**EXERCISE INSTRUCTIONS:** Each line from the first entry to the line with "white light bulb [430,185,476,222]", both included, is to be returned unchanged, with any pictures dropped.

──────── MATERIAL FOR THIS TASK ────────

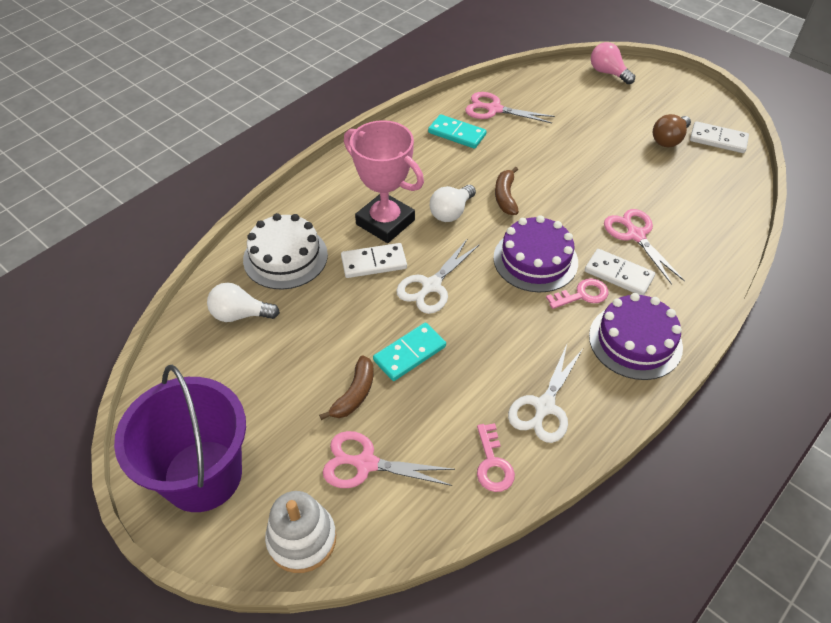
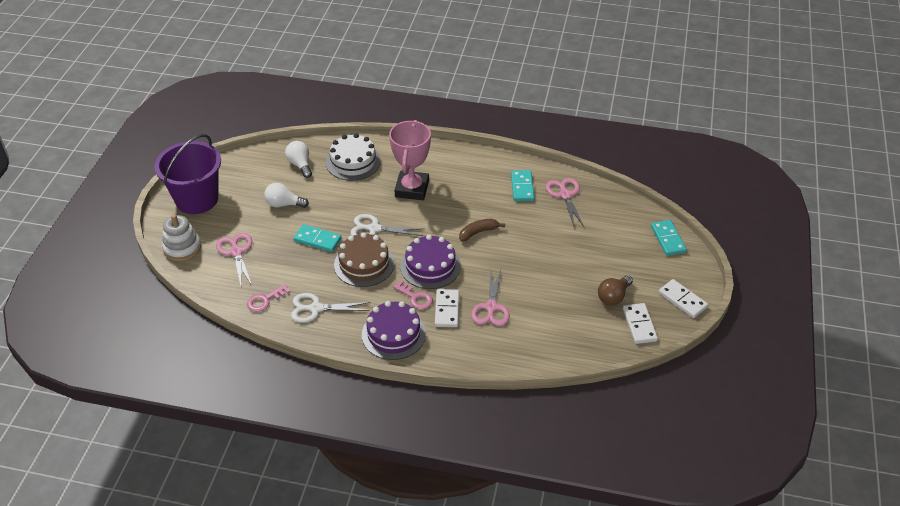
camera: 60 degrees right, 5 degrees down
brown banana [319,355,374,420] -> none
white domino [341,243,407,278] -> white domino moved to [659,279,708,318]
white light bulb [430,185,476,222] -> white light bulb moved to [264,183,309,208]
pink light bulb [591,42,635,84] -> turquoise domino [651,220,687,256]
pink scissors [604,209,685,285] -> pink scissors turned 150 degrees clockwise [471,267,510,326]
brown light bulb [653,114,691,147] -> brown light bulb turned 60 degrees counterclockwise [598,275,633,305]
none -> brown cake [334,232,395,287]

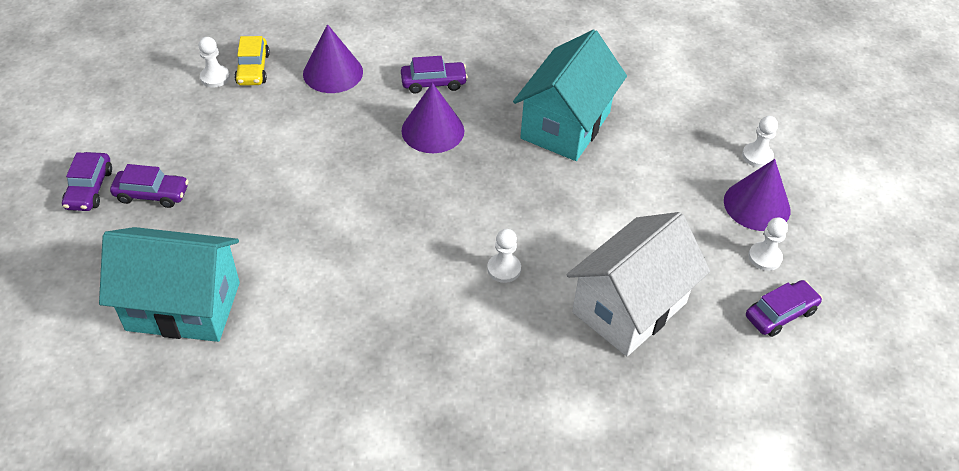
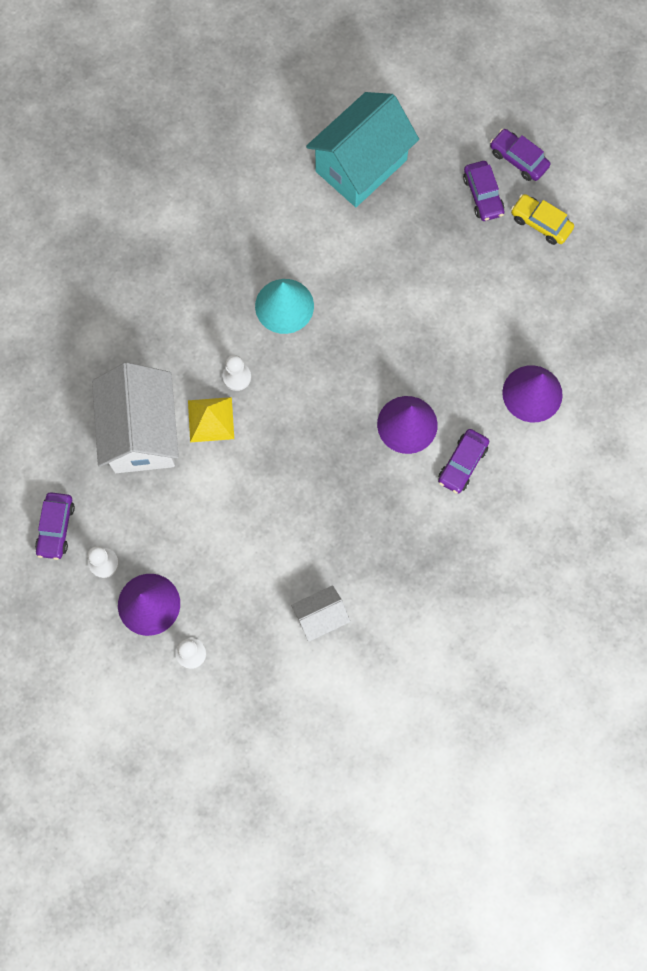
camera: 130 degrees right, 25 degrees up
purple car [110,164,188,208] -> purple car turned 60 degrees counterclockwise [463,161,504,221]
white pawn [199,37,230,87] -> none
yellow car [234,36,270,86] -> yellow car moved to [511,194,574,245]
turquoise house [513,29,627,161] -> none
none -> yellow pyramid [188,397,234,442]
none -> turquoise cone [255,279,314,334]
none -> white house [291,585,350,642]

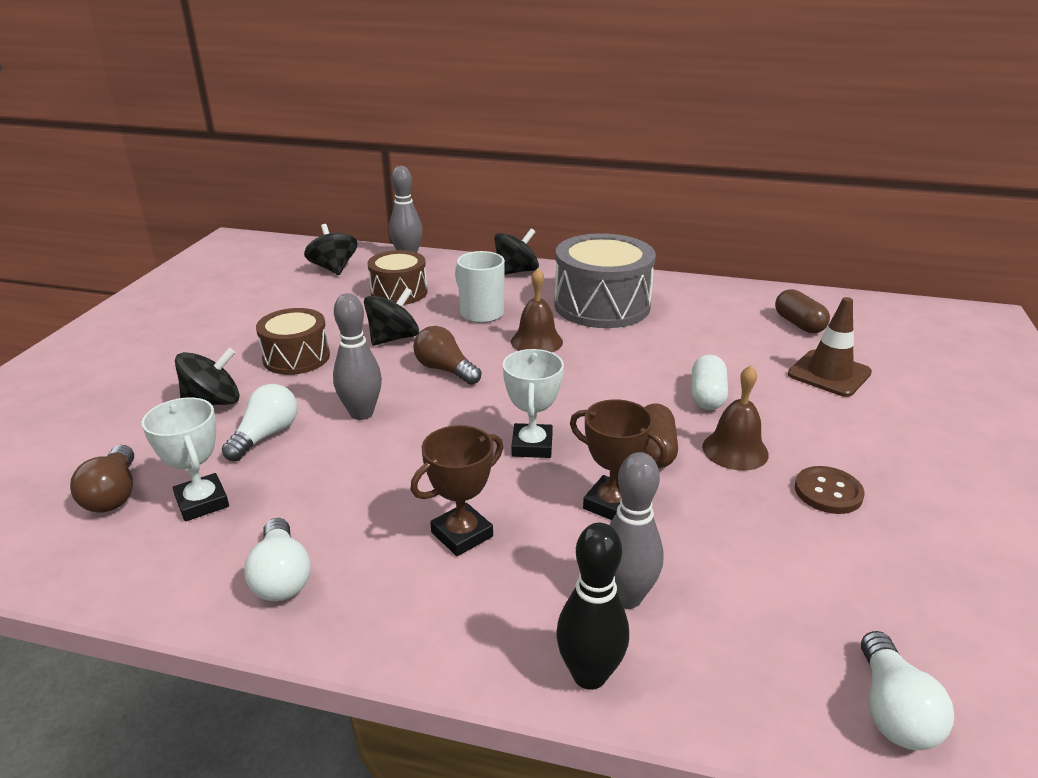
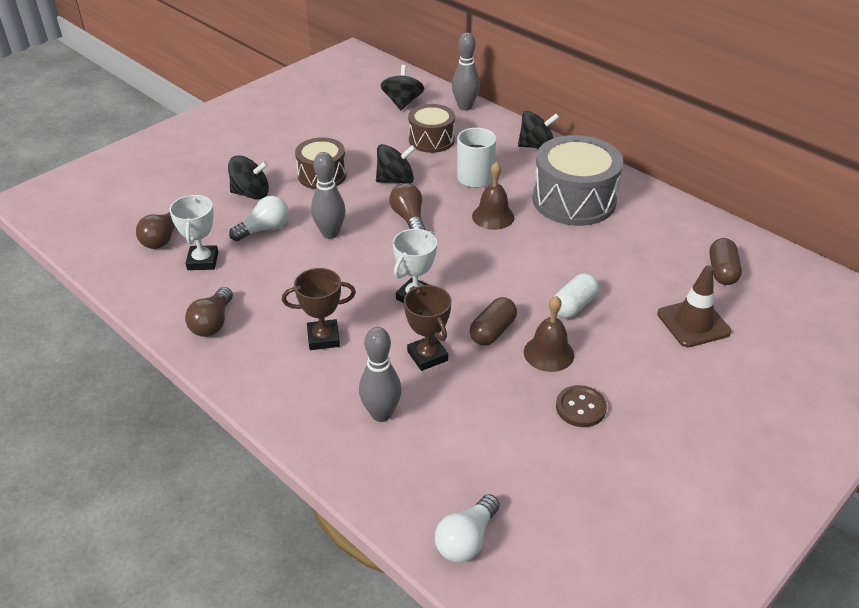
camera: 30 degrees right, 10 degrees up
white light bulb [244,518,311,601] -> brown light bulb [185,287,233,337]
black bowling pin [556,523,629,690] -> none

────────

**ANSWER AREA:**
camera: 60 degrees right, 5 degrees down
brown banana [319,355,374,420] -> none
white domino [341,243,407,278] -> white domino moved to [659,279,708,318]
white light bulb [430,185,476,222] -> white light bulb moved to [264,183,309,208]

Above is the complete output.